### Work task
Copy out exactly the lines below that run from the one holding "none -> pink 1x1 plate [147,119,198,164]" to the one holding "none -> grey 1x2 plate [471,175,546,247]", keeping both of those lines and no others.

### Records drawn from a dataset

....

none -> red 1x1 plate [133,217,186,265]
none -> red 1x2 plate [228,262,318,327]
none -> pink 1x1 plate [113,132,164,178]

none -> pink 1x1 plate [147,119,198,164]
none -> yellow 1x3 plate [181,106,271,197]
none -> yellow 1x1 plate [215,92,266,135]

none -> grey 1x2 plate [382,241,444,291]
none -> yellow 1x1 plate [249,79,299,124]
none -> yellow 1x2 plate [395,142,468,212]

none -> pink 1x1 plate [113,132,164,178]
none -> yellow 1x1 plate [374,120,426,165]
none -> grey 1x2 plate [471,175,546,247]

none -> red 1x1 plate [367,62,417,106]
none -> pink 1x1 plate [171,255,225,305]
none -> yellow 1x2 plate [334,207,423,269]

....

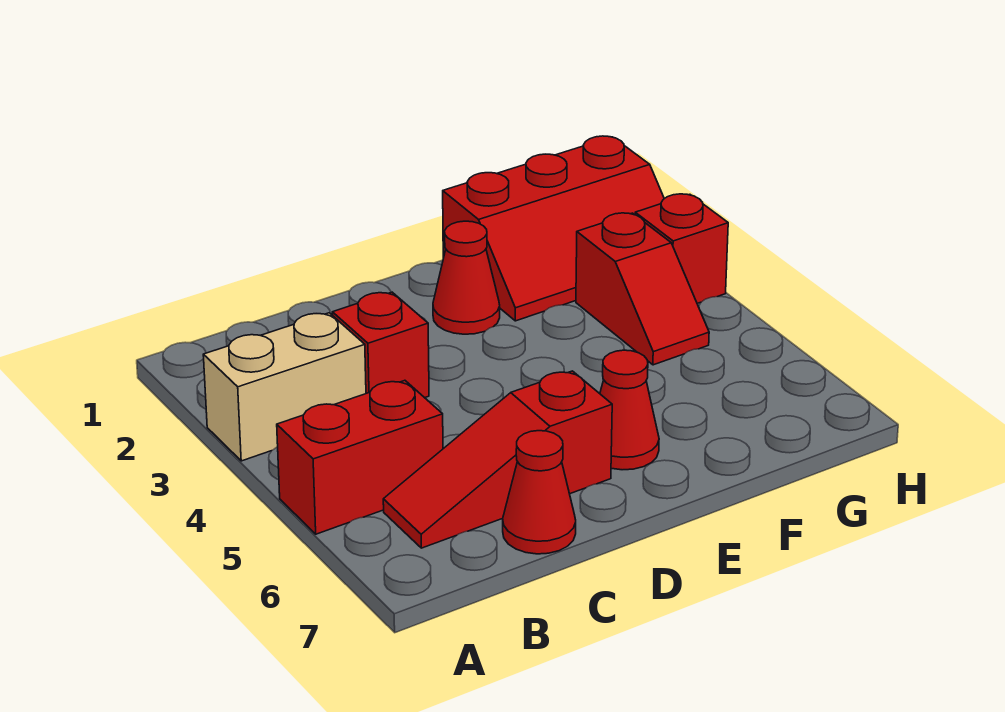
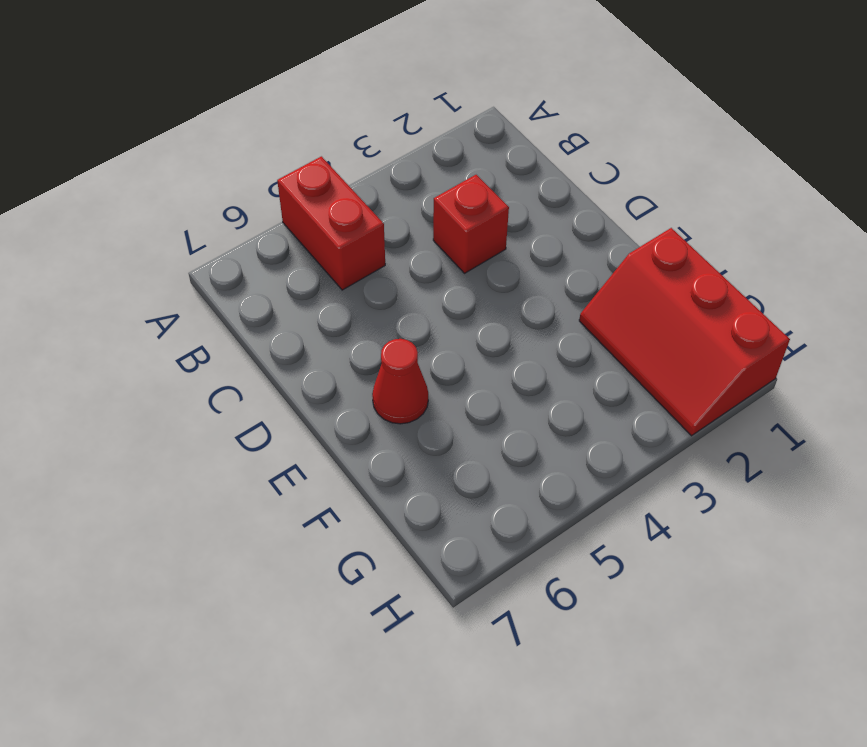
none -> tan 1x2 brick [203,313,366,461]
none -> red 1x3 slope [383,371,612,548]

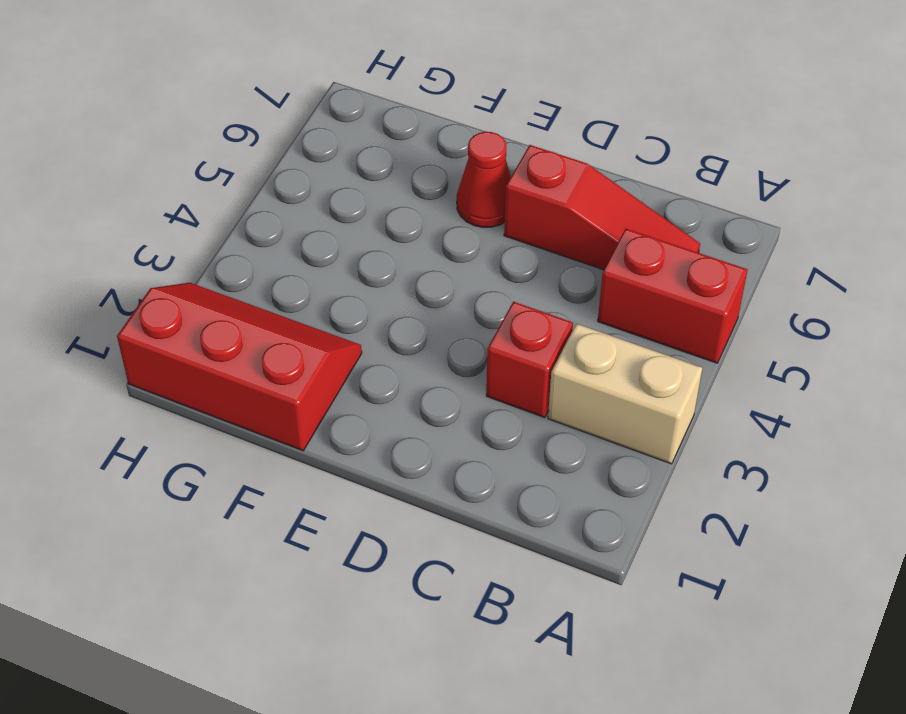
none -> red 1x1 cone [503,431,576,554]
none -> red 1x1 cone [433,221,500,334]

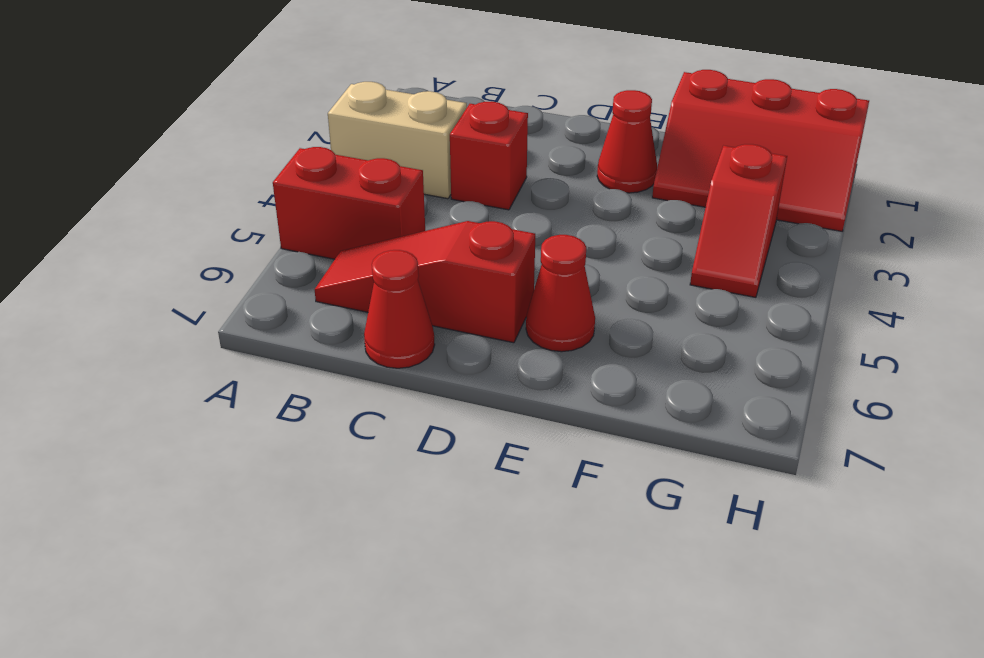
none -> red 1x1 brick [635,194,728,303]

....

### Reply to the exercise
none -> pink 1x1 plate [147,119,198,164]
none -> yellow 1x3 plate [181,106,271,197]
none -> yellow 1x1 plate [215,92,266,135]

none -> grey 1x2 plate [382,241,444,291]
none -> yellow 1x1 plate [249,79,299,124]
none -> yellow 1x2 plate [395,142,468,212]

none -> pink 1x1 plate [113,132,164,178]
none -> yellow 1x1 plate [374,120,426,165]
none -> grey 1x2 plate [471,175,546,247]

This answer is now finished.